**WHAT IS EXPECTED**
Starting at the first line and ending at the last, repeat the material word for word.

[DATA SHOWN — start]

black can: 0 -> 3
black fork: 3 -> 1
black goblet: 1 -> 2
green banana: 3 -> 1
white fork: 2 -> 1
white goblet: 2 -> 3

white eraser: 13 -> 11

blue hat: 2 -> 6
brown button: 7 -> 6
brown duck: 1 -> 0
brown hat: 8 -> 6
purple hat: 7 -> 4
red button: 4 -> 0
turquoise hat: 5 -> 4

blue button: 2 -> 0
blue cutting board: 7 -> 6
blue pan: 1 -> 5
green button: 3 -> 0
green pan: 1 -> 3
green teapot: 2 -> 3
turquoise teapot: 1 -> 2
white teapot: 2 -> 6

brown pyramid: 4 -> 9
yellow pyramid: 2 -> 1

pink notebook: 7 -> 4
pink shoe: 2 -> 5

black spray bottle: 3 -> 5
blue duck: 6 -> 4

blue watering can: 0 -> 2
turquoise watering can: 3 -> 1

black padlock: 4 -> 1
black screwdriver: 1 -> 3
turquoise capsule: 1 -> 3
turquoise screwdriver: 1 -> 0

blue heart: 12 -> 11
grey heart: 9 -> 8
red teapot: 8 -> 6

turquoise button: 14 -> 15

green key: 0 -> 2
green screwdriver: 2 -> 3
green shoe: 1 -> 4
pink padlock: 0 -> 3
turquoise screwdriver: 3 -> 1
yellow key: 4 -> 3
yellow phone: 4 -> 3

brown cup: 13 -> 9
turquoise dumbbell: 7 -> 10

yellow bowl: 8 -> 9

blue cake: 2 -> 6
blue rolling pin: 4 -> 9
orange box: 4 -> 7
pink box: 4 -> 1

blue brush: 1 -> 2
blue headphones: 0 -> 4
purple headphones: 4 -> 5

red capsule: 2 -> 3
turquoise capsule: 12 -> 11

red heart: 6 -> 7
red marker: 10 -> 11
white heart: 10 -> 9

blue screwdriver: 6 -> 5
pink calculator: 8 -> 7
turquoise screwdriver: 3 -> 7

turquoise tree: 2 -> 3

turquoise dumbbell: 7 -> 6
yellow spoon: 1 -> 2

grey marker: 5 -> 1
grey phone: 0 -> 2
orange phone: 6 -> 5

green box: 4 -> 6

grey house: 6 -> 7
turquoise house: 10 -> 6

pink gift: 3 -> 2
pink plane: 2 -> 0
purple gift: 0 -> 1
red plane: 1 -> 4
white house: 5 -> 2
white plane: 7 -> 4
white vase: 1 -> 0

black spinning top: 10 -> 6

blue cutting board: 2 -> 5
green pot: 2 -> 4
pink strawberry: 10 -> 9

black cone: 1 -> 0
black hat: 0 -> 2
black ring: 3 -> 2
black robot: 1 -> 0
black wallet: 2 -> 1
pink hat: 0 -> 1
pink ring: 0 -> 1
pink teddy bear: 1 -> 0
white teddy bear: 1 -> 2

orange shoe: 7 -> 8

[DATA SHOWN — finish]

**RESPONSE AREA**
black can: 0 -> 3
black fork: 3 -> 1
black goblet: 1 -> 2
green banana: 3 -> 1
white fork: 2 -> 1
white goblet: 2 -> 3

white eraser: 13 -> 11

blue hat: 2 -> 6
brown button: 7 -> 6
brown duck: 1 -> 0
brown hat: 8 -> 6
purple hat: 7 -> 4
red button: 4 -> 0
turquoise hat: 5 -> 4

blue button: 2 -> 0
blue cutting board: 7 -> 6
blue pan: 1 -> 5
green button: 3 -> 0
green pan: 1 -> 3
green teapot: 2 -> 3
turquoise teapot: 1 -> 2
white teapot: 2 -> 6

brown pyramid: 4 -> 9
yellow pyramid: 2 -> 1

pink notebook: 7 -> 4
pink shoe: 2 -> 5

black spray bottle: 3 -> 5
blue duck: 6 -> 4

blue watering can: 0 -> 2
turquoise watering can: 3 -> 1

black padlock: 4 -> 1
black screwdriver: 1 -> 3
turquoise capsule: 1 -> 3
turquoise screwdriver: 1 -> 0

blue heart: 12 -> 11
grey heart: 9 -> 8
red teapot: 8 -> 6

turquoise button: 14 -> 15

green key: 0 -> 2
green screwdriver: 2 -> 3
green shoe: 1 -> 4
pink padlock: 0 -> 3
turquoise screwdriver: 3 -> 1
yellow key: 4 -> 3
yellow phone: 4 -> 3

brown cup: 13 -> 9
turquoise dumbbell: 7 -> 10

yellow bowl: 8 -> 9

blue cake: 2 -> 6
blue rolling pin: 4 -> 9
orange box: 4 -> 7
pink box: 4 -> 1

blue brush: 1 -> 2
blue headphones: 0 -> 4
purple headphones: 4 -> 5

red capsule: 2 -> 3
turquoise capsule: 12 -> 11

red heart: 6 -> 7
red marker: 10 -> 11
white heart: 10 -> 9

blue screwdriver: 6 -> 5
pink calculator: 8 -> 7
turquoise screwdriver: 3 -> 7

turquoise tree: 2 -> 3

turquoise dumbbell: 7 -> 6
yellow spoon: 1 -> 2

grey marker: 5 -> 1
grey phone: 0 -> 2
orange phone: 6 -> 5

green box: 4 -> 6

grey house: 6 -> 7
turquoise house: 10 -> 6

pink gift: 3 -> 2
pink plane: 2 -> 0
purple gift: 0 -> 1
red plane: 1 -> 4
white house: 5 -> 2
white plane: 7 -> 4
white vase: 1 -> 0

black spinning top: 10 -> 6

blue cutting board: 2 -> 5
green pot: 2 -> 4
pink strawberry: 10 -> 9

black cone: 1 -> 0
black hat: 0 -> 2
black ring: 3 -> 2
black robot: 1 -> 0
black wallet: 2 -> 1
pink hat: 0 -> 1
pink ring: 0 -> 1
pink teddy bear: 1 -> 0
white teddy bear: 1 -> 2

orange shoe: 7 -> 8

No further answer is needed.